- [Work item]
Pictures don't belong in the copy; print all the records exactly.

[Difference listings]
* * * *
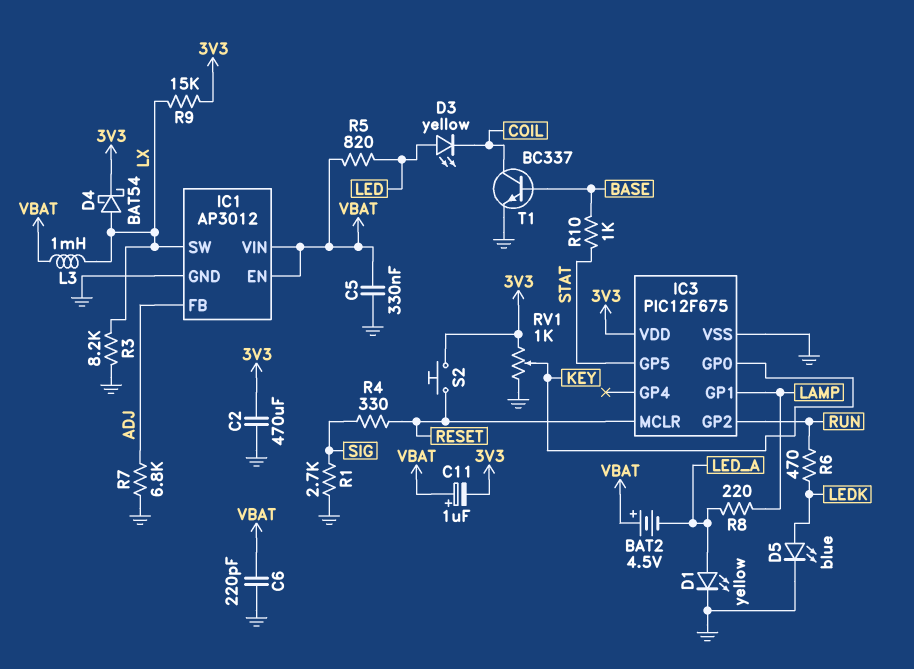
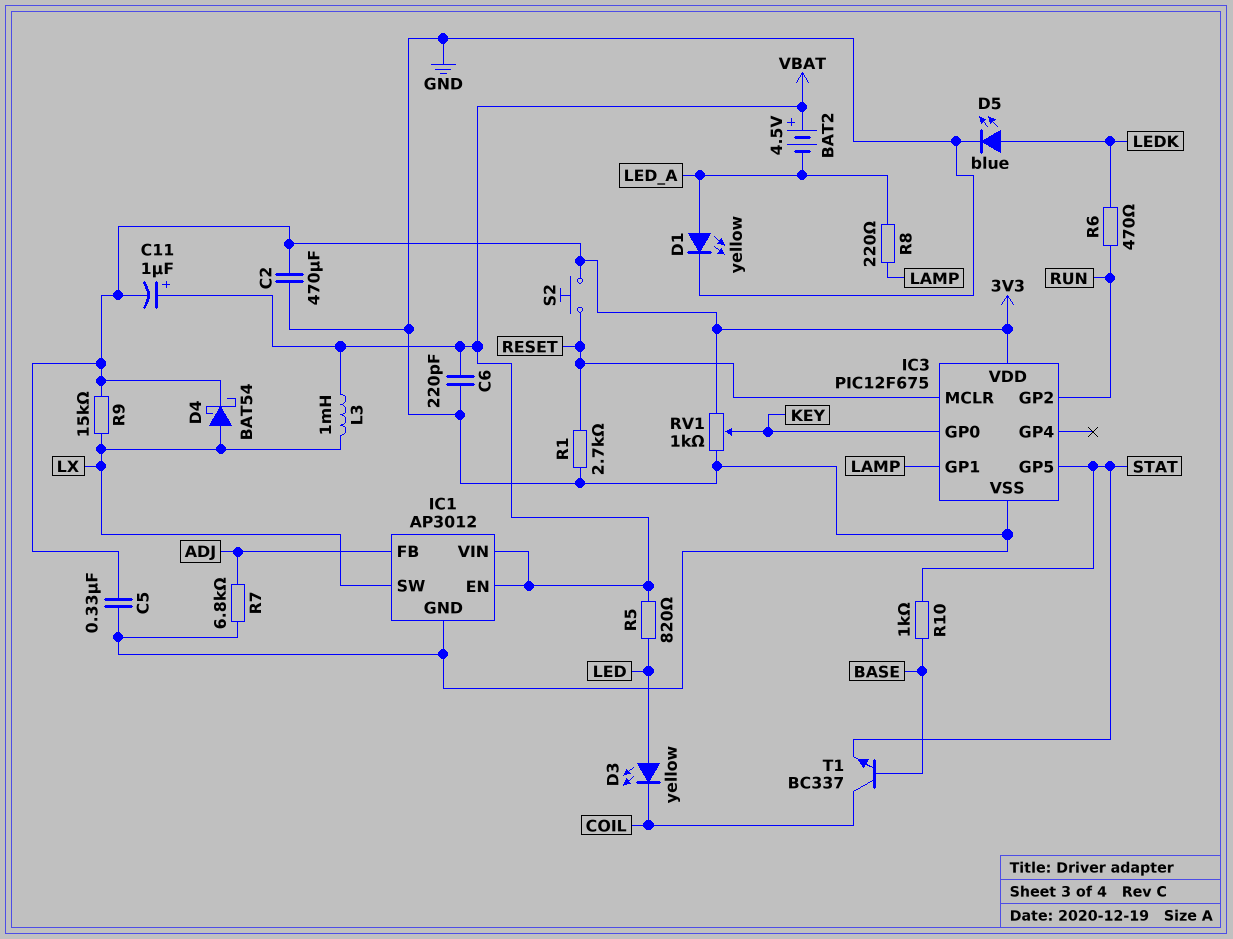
C5: 330nF (GND, VBAT) -> 330nF (3V3, GND)
R1: 2.7k (GND, SIG) -> 2.7k (GND, RESET)
R3: 8.2k (GND, LX) -> none
R4: 330 (RESET, SIG) -> none
T1: NPN BC337 (B BASE, C COIL, E GND) -> NPN BC337 (B BASE, C COIL, E STAT)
* * * *
- [Task response]
C5: 330nF (GND, VBAT) -> 330nF (3V3, GND)
R1: 2.7k (GND, SIG) -> 2.7k (GND, RESET)
R3: 8.2k (GND, LX) -> none
R4: 330 (RESET, SIG) -> none
T1: NPN BC337 (B BASE, C COIL, E GND) -> NPN BC337 (B BASE, C COIL, E STAT)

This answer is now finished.